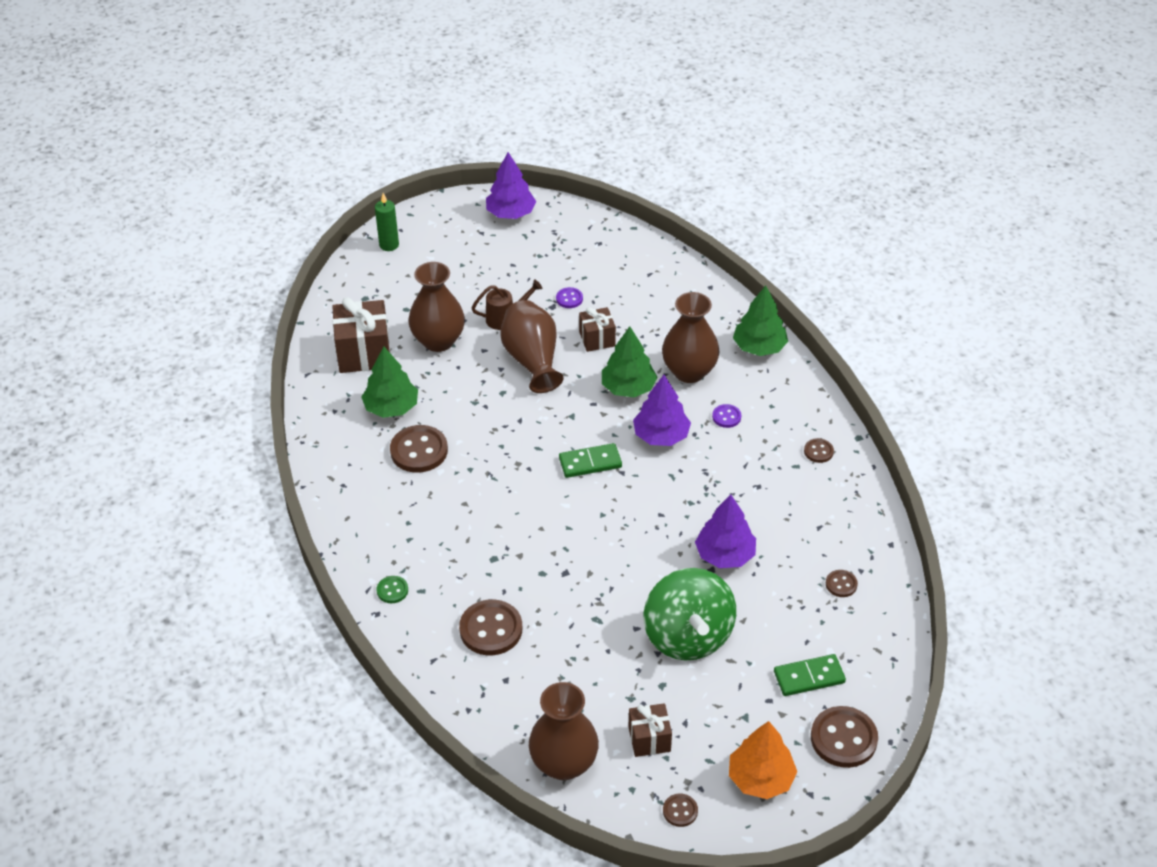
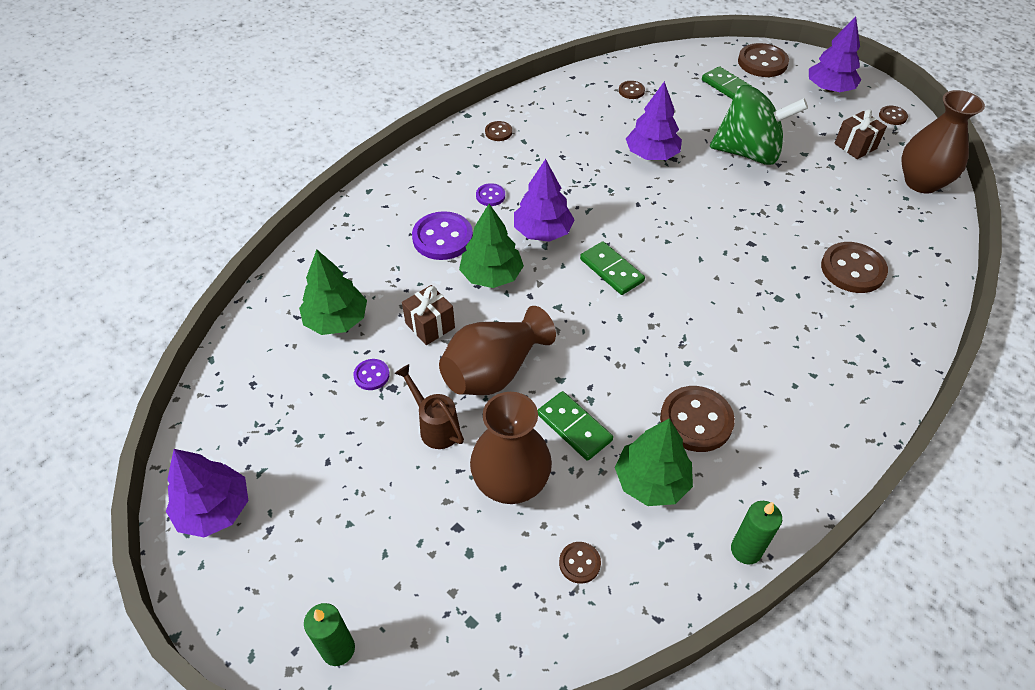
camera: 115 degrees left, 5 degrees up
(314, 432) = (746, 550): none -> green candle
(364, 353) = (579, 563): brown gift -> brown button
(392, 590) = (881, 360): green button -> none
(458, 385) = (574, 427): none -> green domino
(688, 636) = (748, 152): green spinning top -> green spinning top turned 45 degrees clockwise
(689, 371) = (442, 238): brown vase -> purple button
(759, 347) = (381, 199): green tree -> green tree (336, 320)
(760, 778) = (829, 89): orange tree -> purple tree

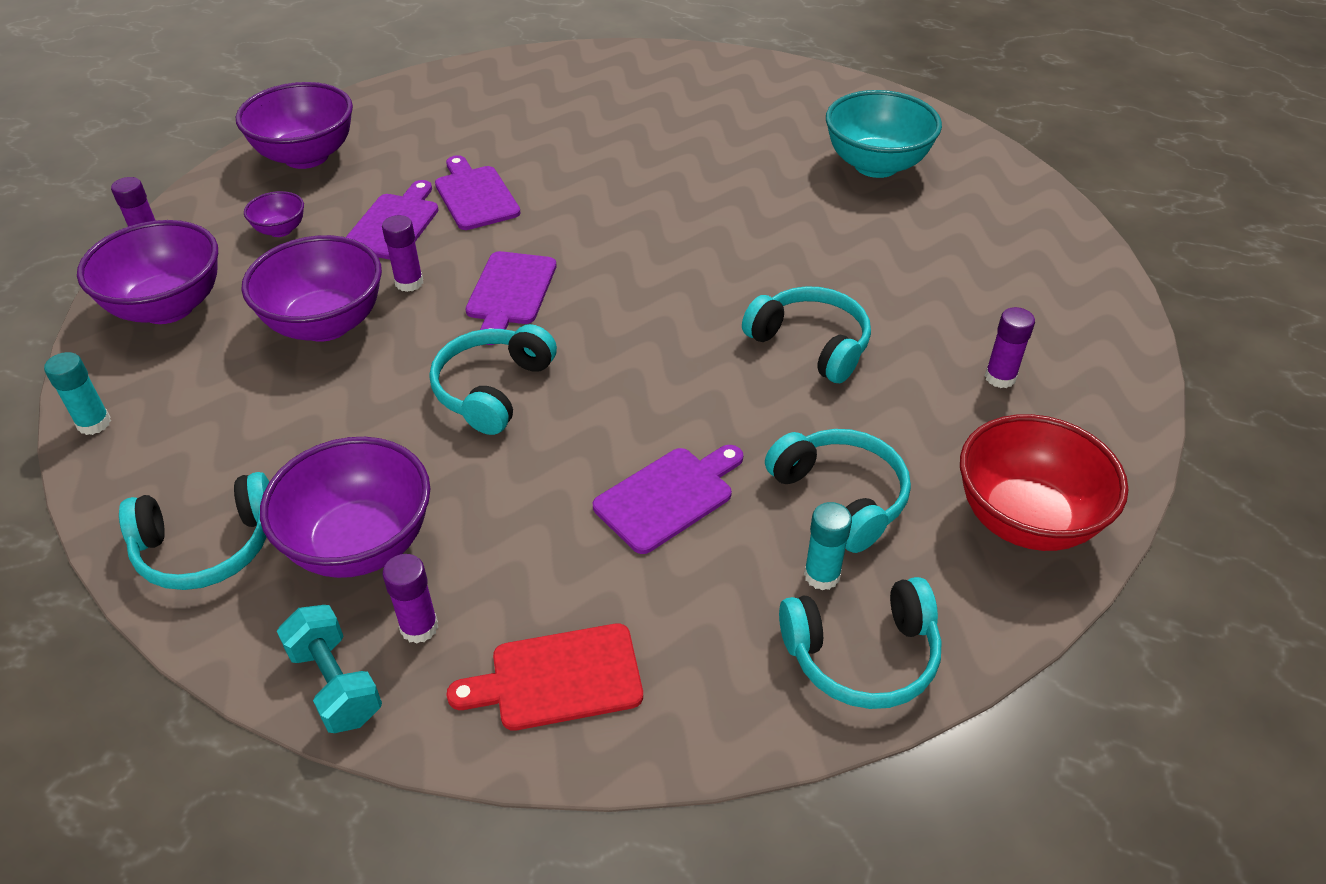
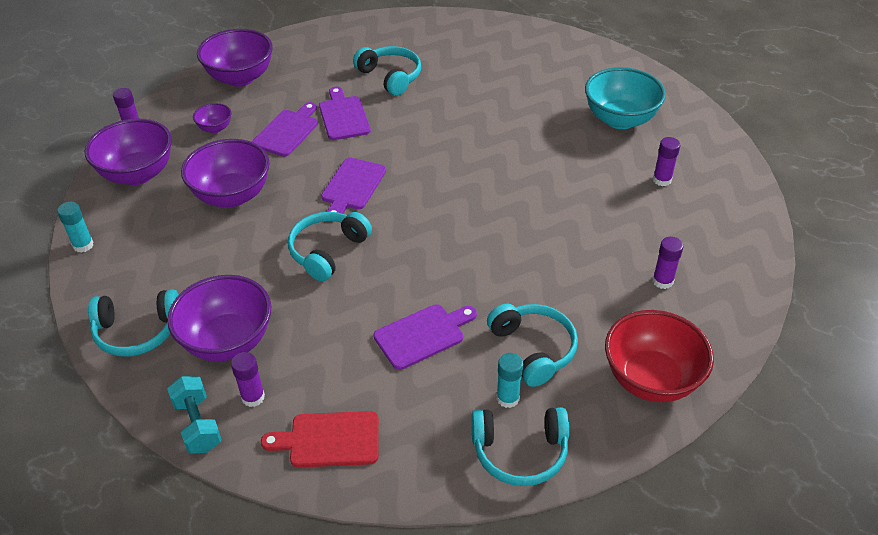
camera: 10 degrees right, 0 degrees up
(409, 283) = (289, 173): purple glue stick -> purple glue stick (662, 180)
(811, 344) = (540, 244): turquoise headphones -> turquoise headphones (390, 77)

TASK GOAL:
Copy out each line of the data that holds the string "none".

YOUR SOLUTION:
(314, 432) = (746, 550): none -> green candle
(392, 590) = (881, 360): green button -> none
(458, 385) = (574, 427): none -> green domino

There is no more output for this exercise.